§ Requirement: Each record below should be returned word for word, with no pictures included.

§ Supplied entries:
***
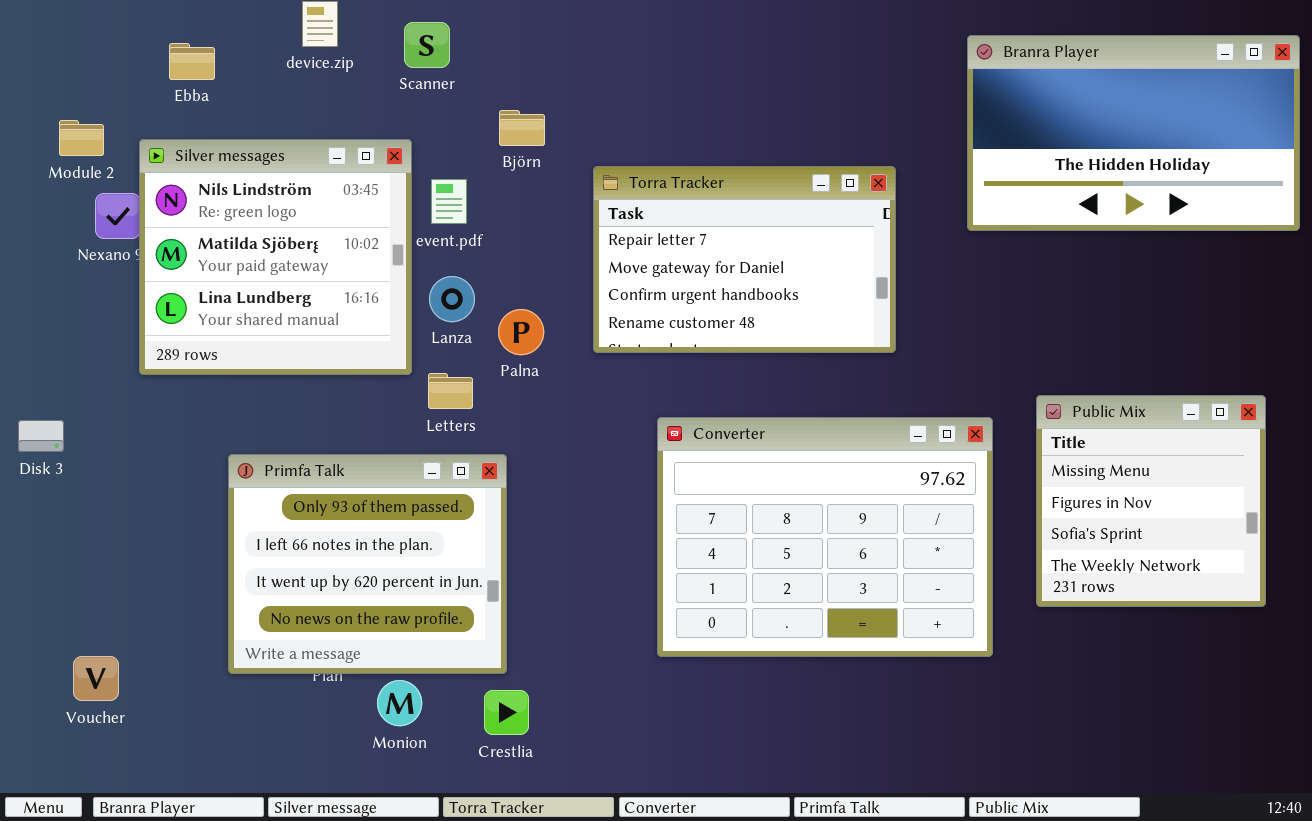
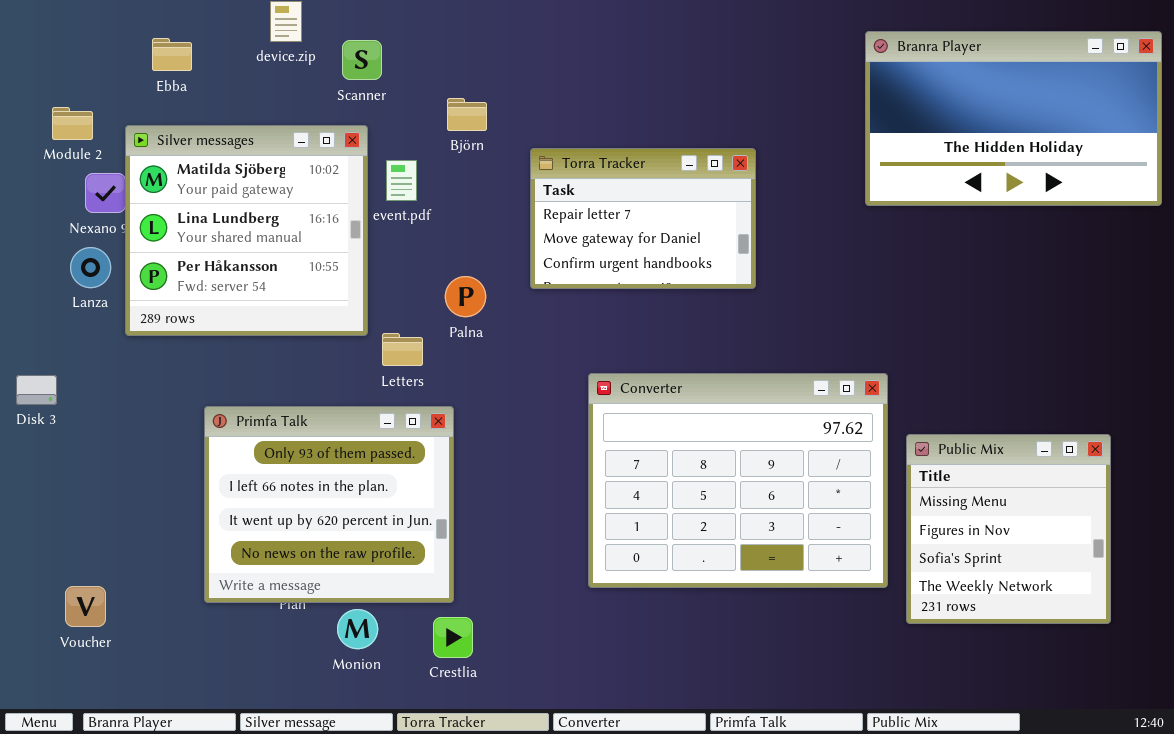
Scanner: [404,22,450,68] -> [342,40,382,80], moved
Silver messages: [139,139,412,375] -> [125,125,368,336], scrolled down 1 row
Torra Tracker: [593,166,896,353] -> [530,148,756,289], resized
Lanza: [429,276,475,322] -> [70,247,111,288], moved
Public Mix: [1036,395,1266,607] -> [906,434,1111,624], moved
***
§ Expected output:
Scanner: [404,22,450,68] -> [342,40,382,80], moved
Silver messages: [139,139,412,375] -> [125,125,368,336], scrolled down 1 row
Torra Tracker: [593,166,896,353] -> [530,148,756,289], resized
Lanza: [429,276,475,322] -> [70,247,111,288], moved
Public Mix: [1036,395,1266,607] -> [906,434,1111,624], moved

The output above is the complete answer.